| GOAL OF THE EXERCISE |
Filter the records, keeping every line that has the string "none".

| EXERCISE DATA |
──────
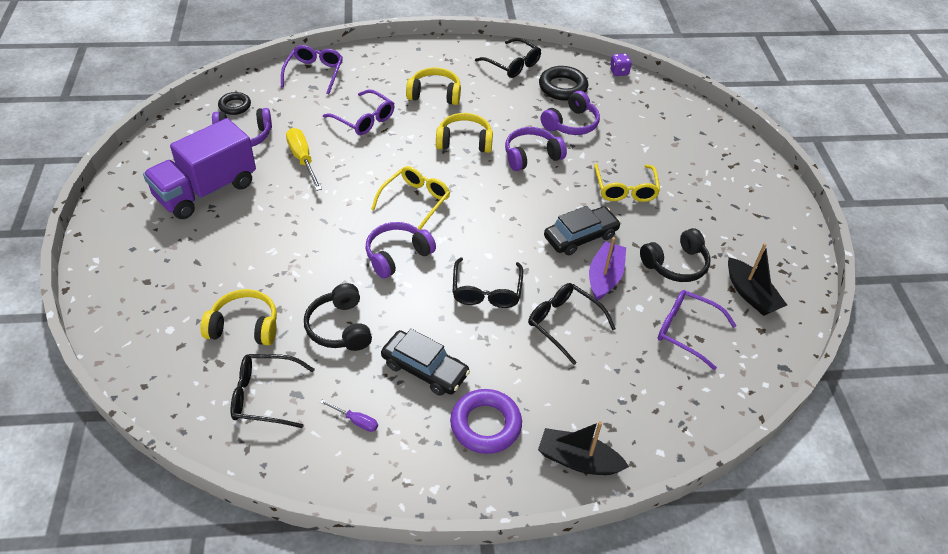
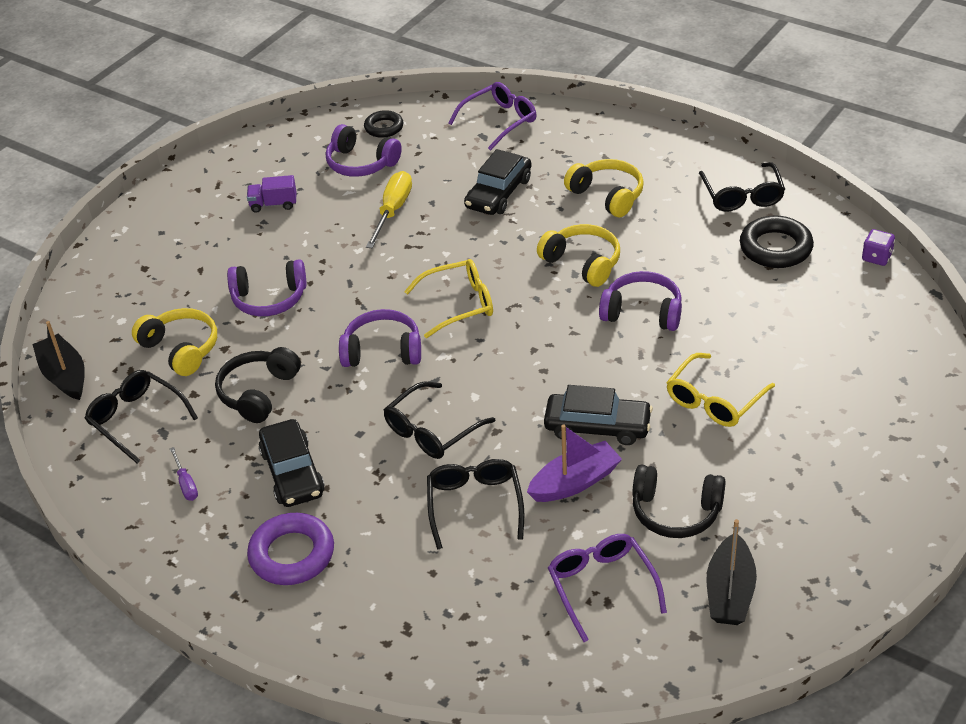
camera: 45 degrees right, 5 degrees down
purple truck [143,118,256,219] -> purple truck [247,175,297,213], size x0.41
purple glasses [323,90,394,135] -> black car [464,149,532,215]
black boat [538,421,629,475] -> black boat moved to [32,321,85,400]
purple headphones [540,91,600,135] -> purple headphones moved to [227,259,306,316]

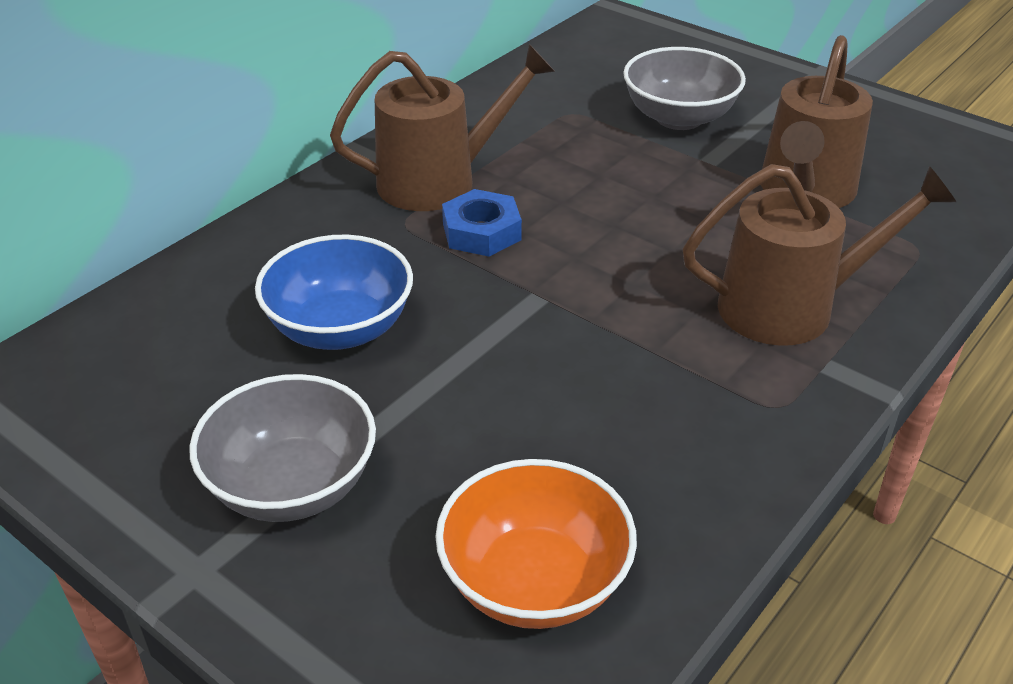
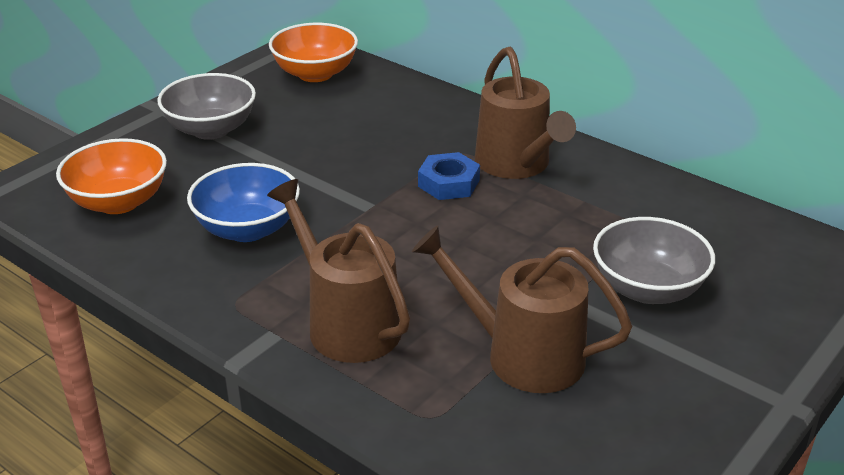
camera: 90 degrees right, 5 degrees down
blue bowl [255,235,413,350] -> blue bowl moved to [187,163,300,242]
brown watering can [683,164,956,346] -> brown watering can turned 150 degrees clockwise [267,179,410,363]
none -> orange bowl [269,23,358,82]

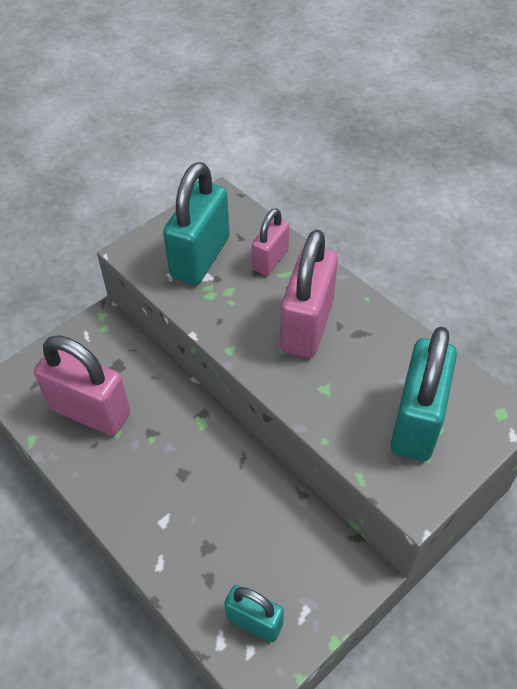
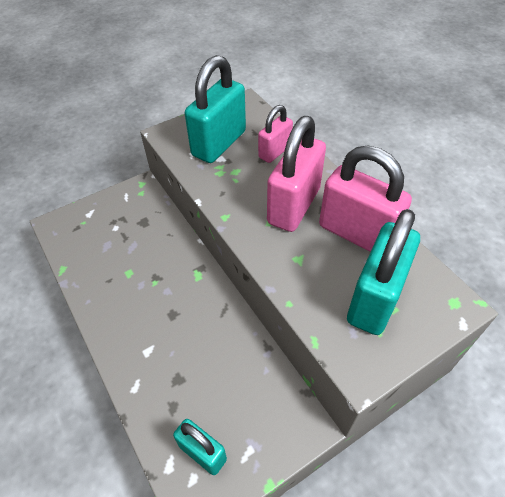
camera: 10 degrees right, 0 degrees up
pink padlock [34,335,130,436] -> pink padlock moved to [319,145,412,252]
──────
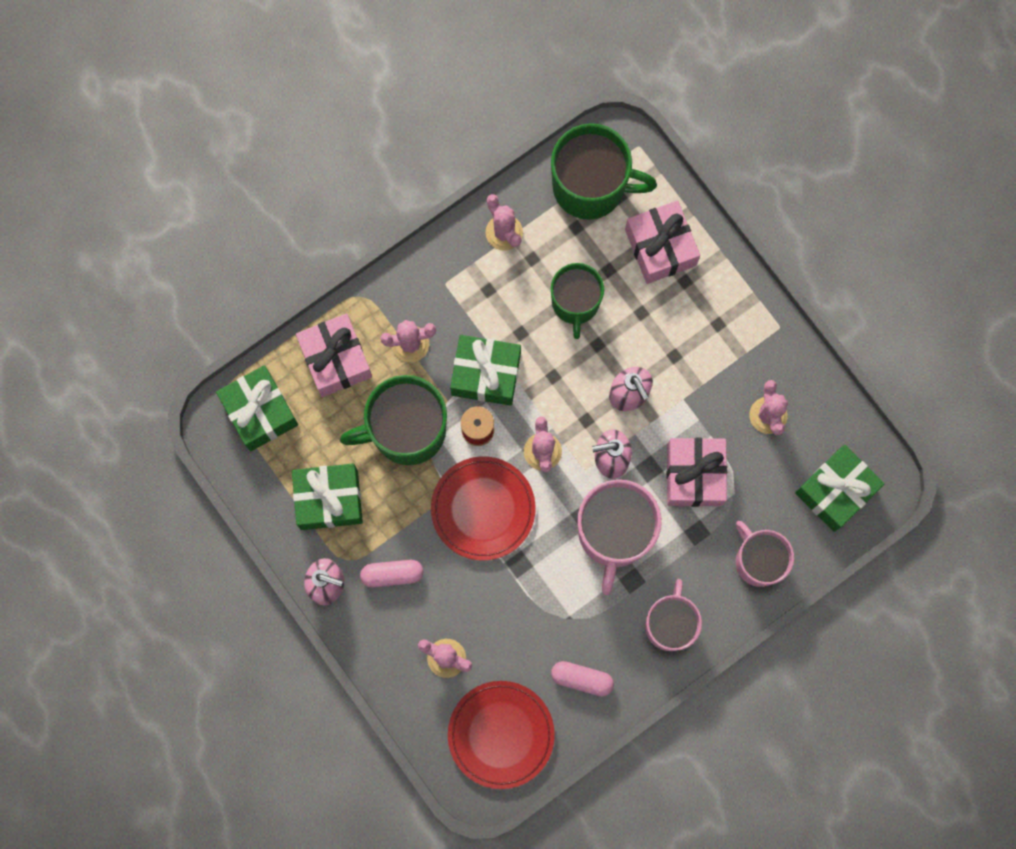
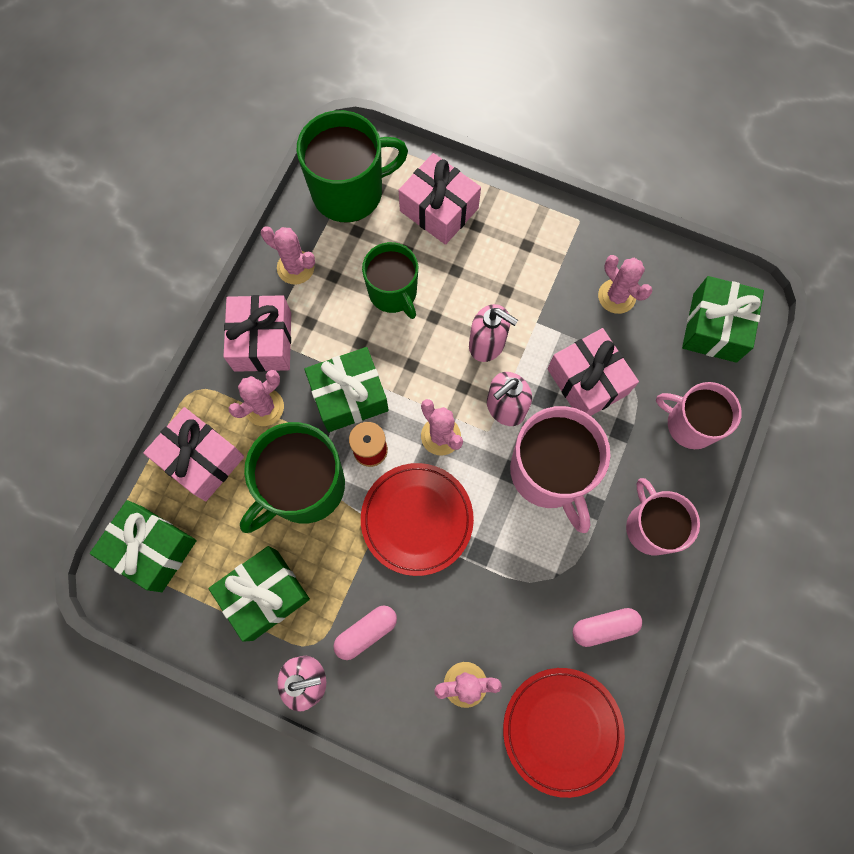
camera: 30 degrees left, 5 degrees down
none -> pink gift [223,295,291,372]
──────
| ANSWER TO THE PROBLEM |
none -> orange bowl [269,23,358,82]
none -> pink gift [223,295,291,372]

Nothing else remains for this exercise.